- [TASK REQUIREMENTS]: Reproduce exactly the line with "(190, 304) = (335, 409): black" and all the lines beneath it, stopping only at the end of the material.

- [SOURCE DATA]:
================

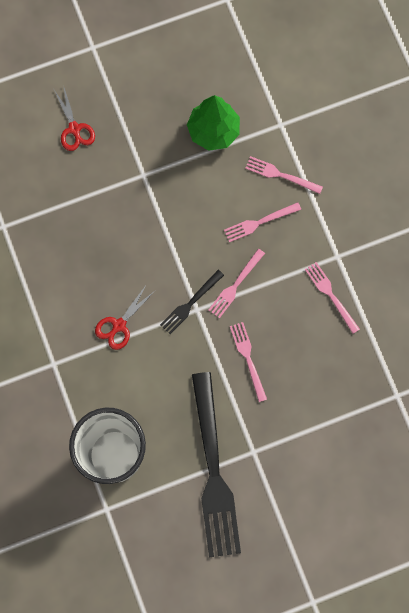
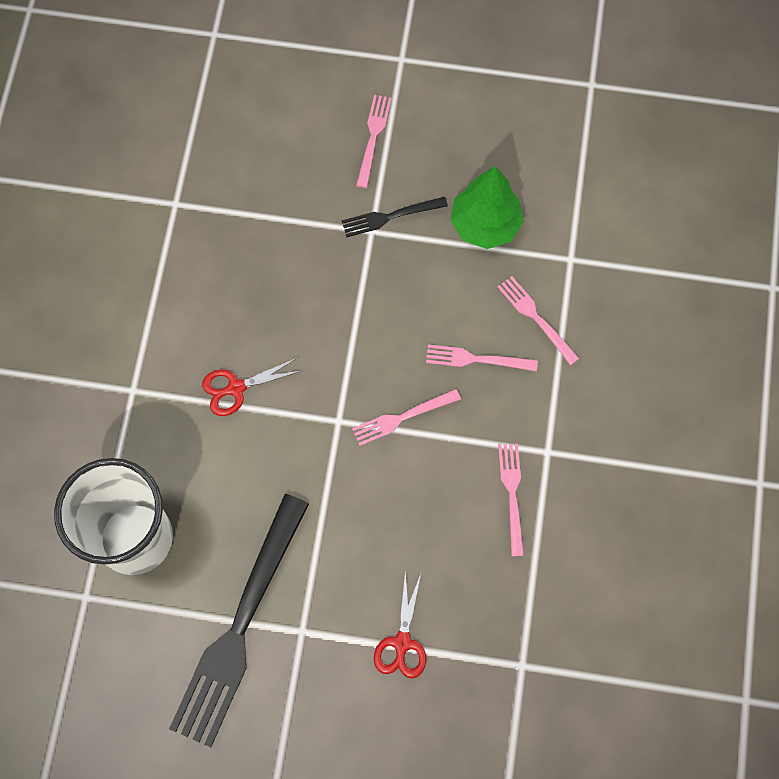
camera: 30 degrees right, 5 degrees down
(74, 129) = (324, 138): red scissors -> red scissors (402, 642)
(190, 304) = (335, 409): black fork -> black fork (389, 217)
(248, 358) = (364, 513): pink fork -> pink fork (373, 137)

================

- [TASK SOLUTION]:
(190, 304) = (335, 409): black fork -> black fork (389, 217)
(248, 358) = (364, 513): pink fork -> pink fork (373, 137)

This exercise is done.